EXERCISE DIRECTIONS
Omit the pictures and output every entry below exactly as written.
┌─ SUPPLIED RECORDS
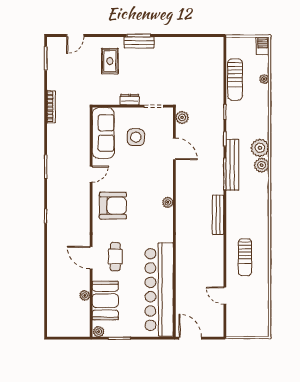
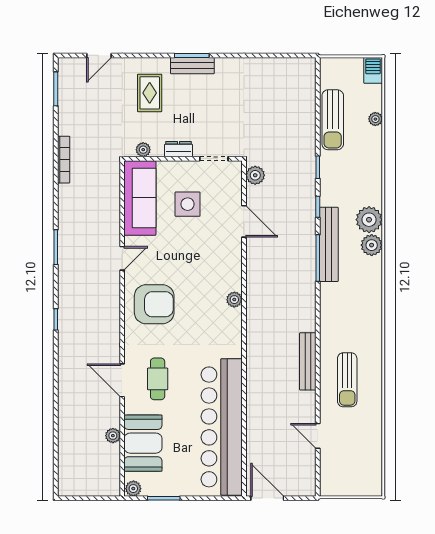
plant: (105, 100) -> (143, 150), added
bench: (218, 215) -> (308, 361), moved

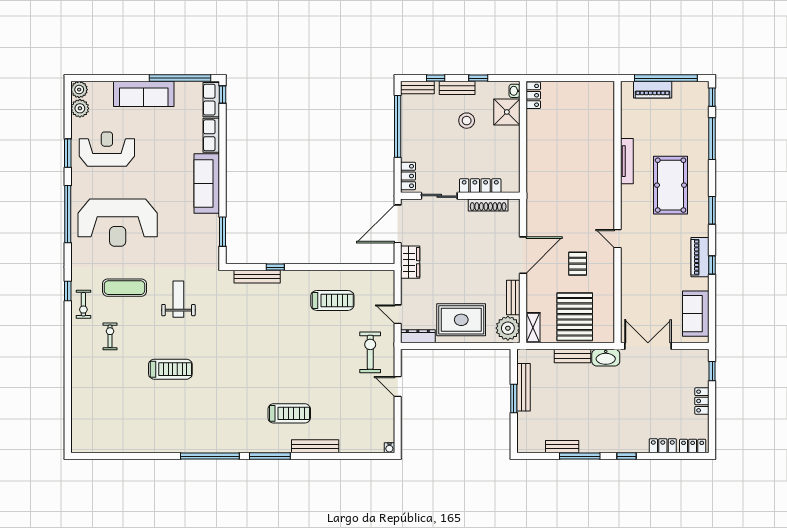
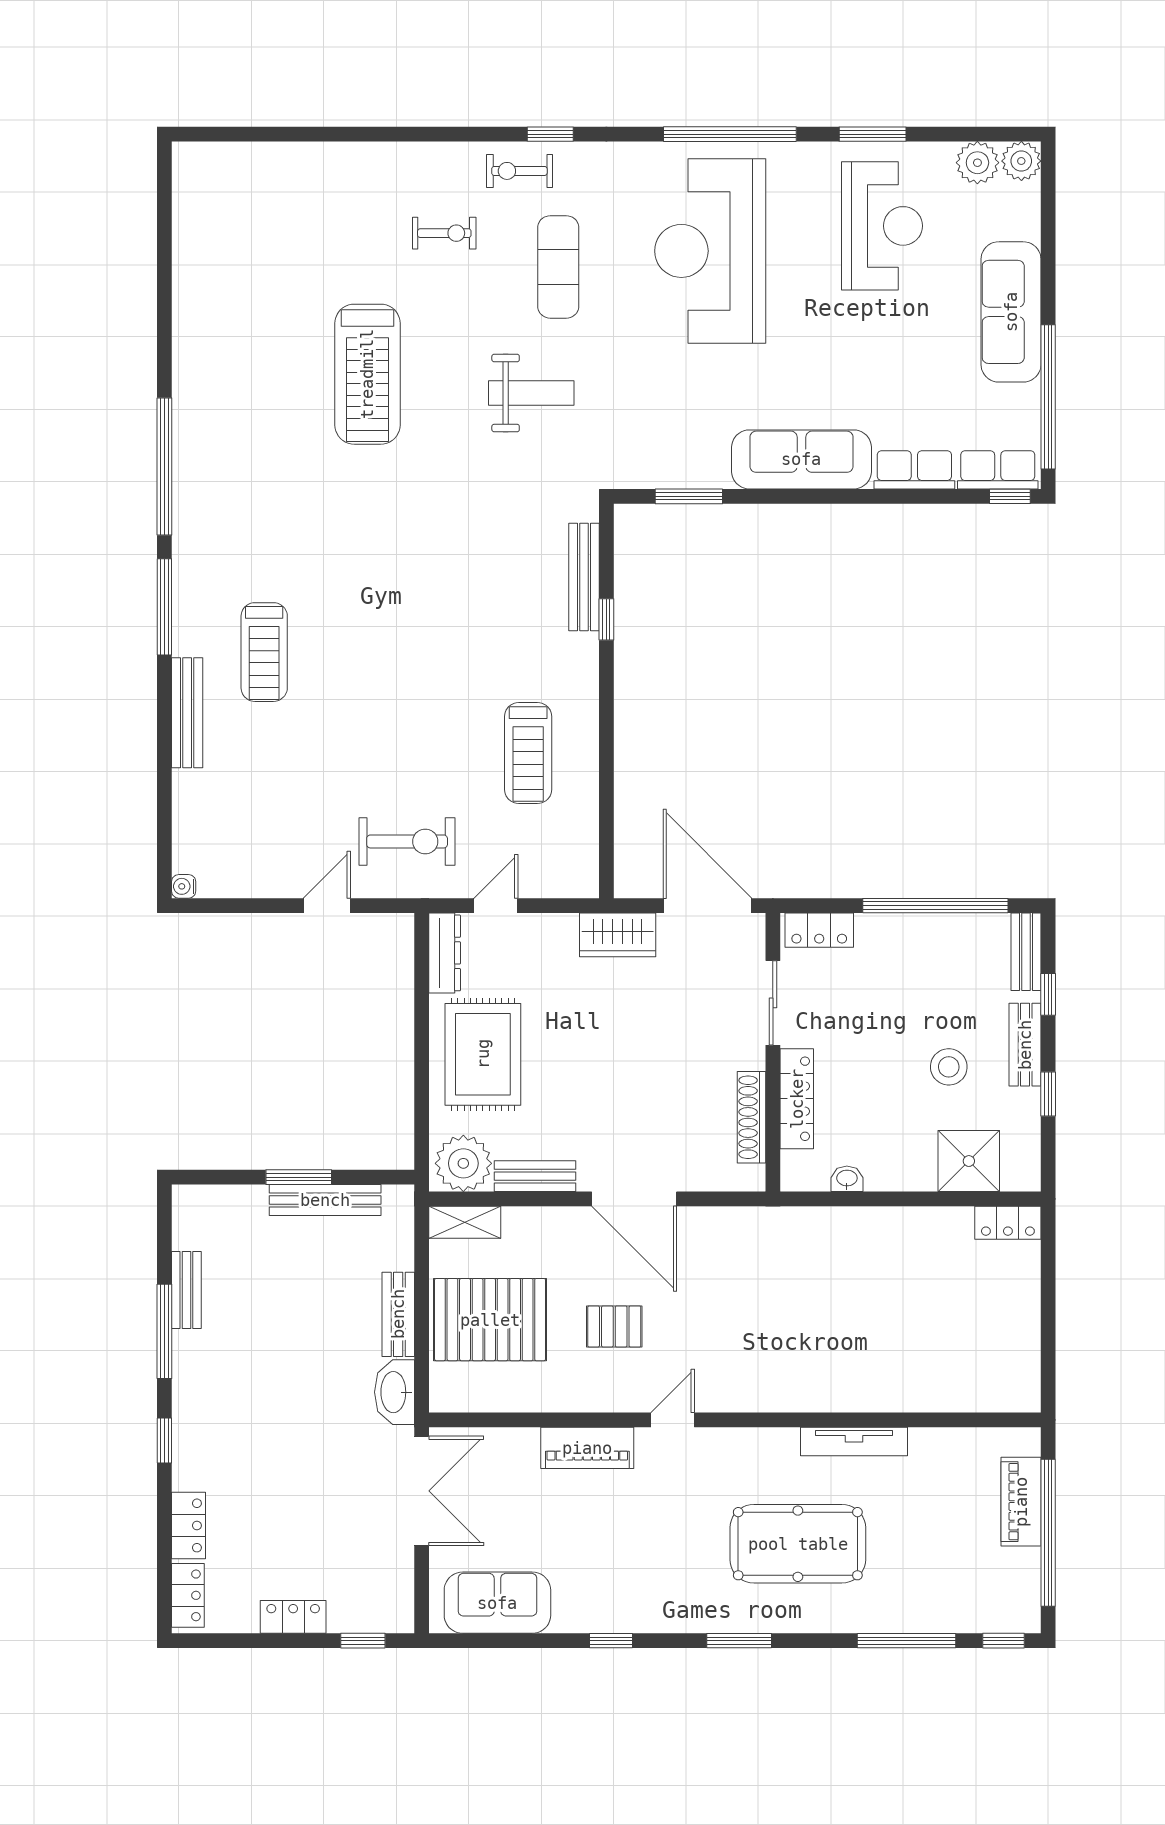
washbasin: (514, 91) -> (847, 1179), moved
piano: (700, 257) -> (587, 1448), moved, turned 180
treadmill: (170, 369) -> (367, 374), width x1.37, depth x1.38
└─
RESULT
plant: (105, 100) -> (143, 150), added
bench: (218, 215) -> (308, 361), moved

washbasin: (514, 91) -> (847, 1179), moved
piano: (700, 257) -> (587, 1448), moved, turned 180
treadmill: (170, 369) -> (367, 374), width x1.37, depth x1.38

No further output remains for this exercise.